▶ _Work request_: Leaving the pictures aside, restate all of the data exactly.

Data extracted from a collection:

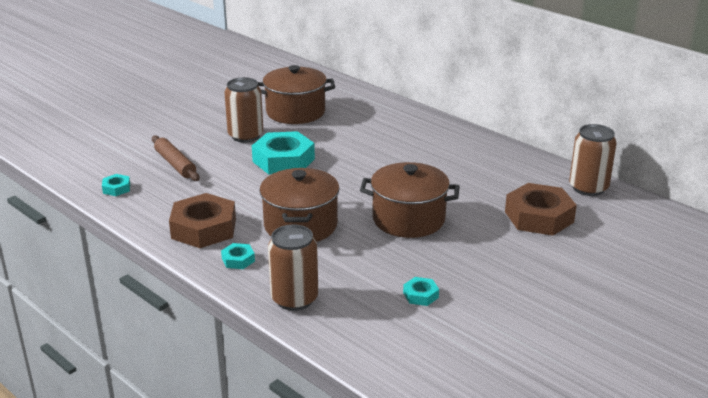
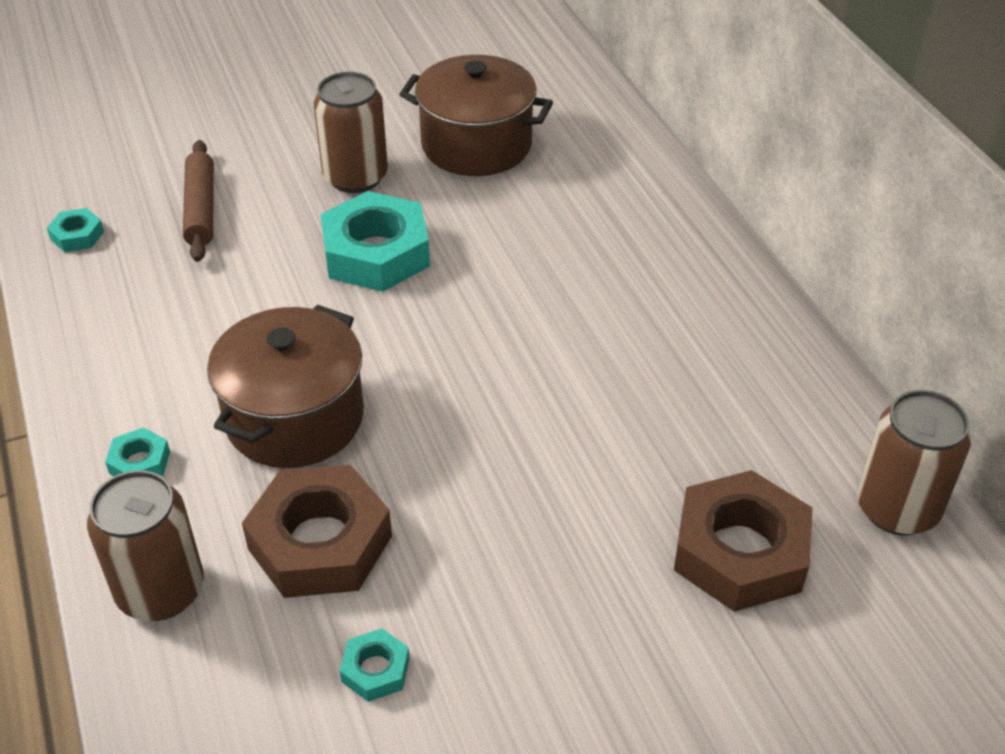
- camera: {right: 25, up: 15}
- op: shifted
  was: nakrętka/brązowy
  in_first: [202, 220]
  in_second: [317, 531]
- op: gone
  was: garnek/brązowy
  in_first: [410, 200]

▶ _Response for this exercise_:
- camera: {right: 25, up: 15}
- op: shifted
  was: nakrętka/brązowy
  in_first: [202, 220]
  in_second: [317, 531]
- op: gone
  was: garnek/brązowy
  in_first: [410, 200]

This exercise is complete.